**YOUR GOAL**
Arrange as a numbered list the lines starting with the one that contains "54: (595, 1086)" and going on through the one that contains "20: (483, 757)", leaving out any blank lines.

**INFORMATION SHOWN**

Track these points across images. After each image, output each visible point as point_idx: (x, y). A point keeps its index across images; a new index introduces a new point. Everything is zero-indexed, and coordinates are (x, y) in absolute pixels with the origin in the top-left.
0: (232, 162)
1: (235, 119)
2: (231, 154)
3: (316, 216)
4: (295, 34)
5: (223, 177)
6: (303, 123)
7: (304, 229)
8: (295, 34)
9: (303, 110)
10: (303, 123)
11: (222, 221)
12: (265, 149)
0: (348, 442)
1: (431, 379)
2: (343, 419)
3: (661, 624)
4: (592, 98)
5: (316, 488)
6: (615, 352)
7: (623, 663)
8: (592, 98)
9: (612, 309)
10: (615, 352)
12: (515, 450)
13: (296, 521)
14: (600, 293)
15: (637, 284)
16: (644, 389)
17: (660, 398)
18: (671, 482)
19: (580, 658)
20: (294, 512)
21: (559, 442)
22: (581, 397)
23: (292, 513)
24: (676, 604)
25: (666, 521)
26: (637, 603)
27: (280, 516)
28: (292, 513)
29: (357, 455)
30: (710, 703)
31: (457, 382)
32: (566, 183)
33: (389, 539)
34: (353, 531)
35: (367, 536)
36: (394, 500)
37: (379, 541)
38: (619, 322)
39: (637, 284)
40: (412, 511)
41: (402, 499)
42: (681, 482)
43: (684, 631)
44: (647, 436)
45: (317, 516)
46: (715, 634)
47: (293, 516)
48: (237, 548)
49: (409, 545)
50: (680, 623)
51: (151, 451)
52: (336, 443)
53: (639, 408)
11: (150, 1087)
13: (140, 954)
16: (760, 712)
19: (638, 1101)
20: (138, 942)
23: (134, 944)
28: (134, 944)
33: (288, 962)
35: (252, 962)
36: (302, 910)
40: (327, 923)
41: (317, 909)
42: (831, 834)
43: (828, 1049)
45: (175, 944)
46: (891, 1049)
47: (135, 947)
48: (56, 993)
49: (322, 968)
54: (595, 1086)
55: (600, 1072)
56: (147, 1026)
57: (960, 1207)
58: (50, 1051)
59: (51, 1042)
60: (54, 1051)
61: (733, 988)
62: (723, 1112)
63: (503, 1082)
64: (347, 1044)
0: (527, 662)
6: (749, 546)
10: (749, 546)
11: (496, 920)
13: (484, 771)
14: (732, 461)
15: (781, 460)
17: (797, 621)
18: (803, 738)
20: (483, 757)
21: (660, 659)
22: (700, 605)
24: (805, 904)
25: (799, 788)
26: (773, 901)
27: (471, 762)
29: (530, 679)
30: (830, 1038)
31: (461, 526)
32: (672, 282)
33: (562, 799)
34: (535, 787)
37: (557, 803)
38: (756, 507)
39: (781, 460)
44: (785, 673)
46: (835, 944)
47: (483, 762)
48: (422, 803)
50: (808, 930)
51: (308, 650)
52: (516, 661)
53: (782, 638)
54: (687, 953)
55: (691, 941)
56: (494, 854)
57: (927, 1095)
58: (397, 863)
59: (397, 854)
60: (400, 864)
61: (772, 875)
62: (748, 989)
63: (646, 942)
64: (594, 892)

**FULL OUTPUT**
1. 54: (595, 1086)
2. 55: (600, 1072)
3. 56: (147, 1026)
4. 57: (960, 1207)
5. 58: (50, 1051)
6. 59: (51, 1042)
7. 60: (54, 1051)
8. 61: (733, 988)
9. 62: (723, 1112)
10. 63: (503, 1082)
11. 64: (347, 1044)
12. 0: (527, 662)
13. 6: (749, 546)
14. 10: (749, 546)
15. 11: (496, 920)
16. 13: (484, 771)
17. 14: (732, 461)
18. 15: (781, 460)
19. 17: (797, 621)
20. 18: (803, 738)
21. 20: (483, 757)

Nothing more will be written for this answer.